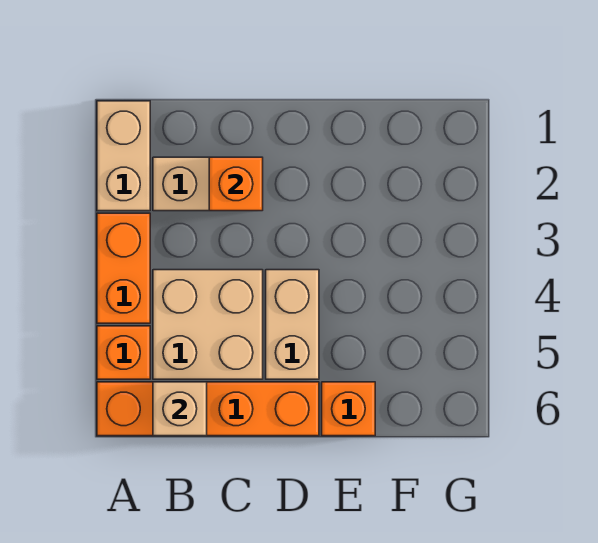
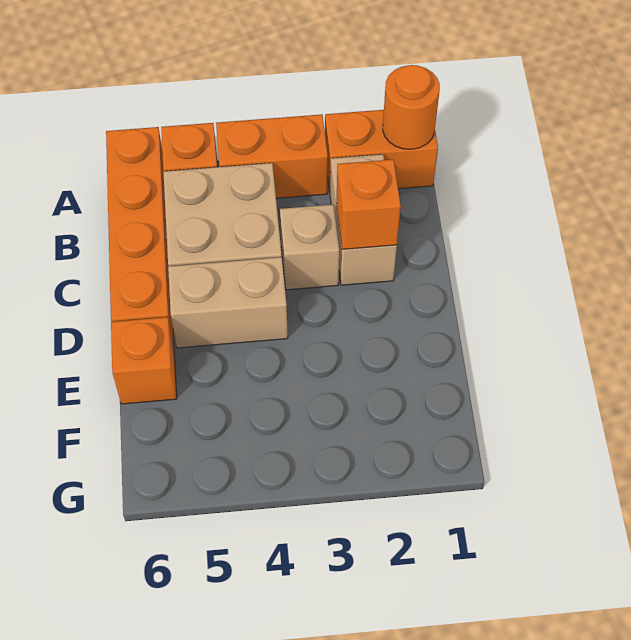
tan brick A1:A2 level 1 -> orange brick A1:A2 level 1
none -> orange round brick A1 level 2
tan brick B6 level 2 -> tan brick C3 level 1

※

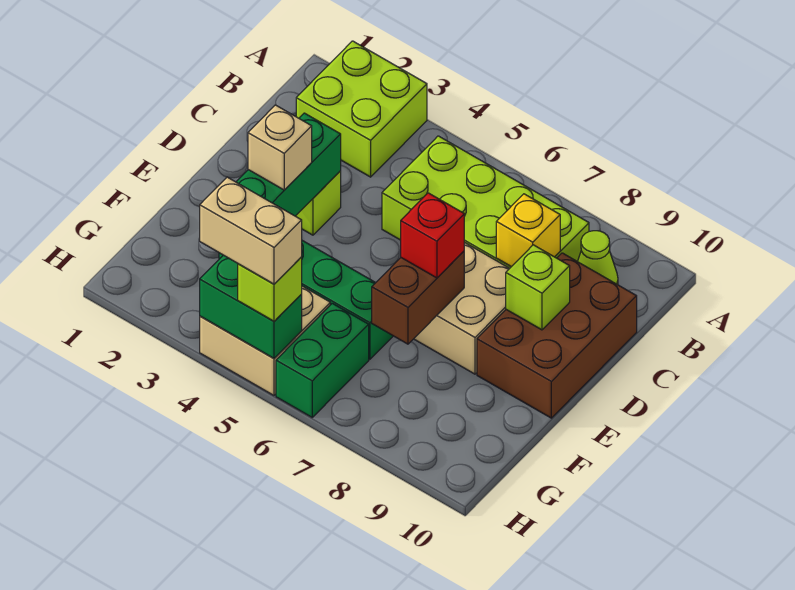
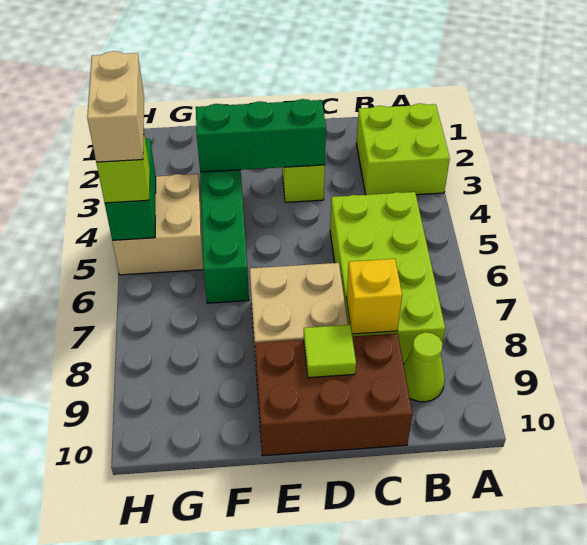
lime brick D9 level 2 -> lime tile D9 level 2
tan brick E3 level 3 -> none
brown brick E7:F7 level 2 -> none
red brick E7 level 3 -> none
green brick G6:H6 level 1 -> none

※

In the entries above, find the line holding "tan brick A1:A2" and the line holding "tan brick B6 level 2 -> tan brick C3 level 1", then retype exactly those two lines and every line between them, and nothing else.

§ **TASK RESPONSE**:
tan brick A1:A2 level 1 -> orange brick A1:A2 level 1
none -> orange round brick A1 level 2
tan brick B6 level 2 -> tan brick C3 level 1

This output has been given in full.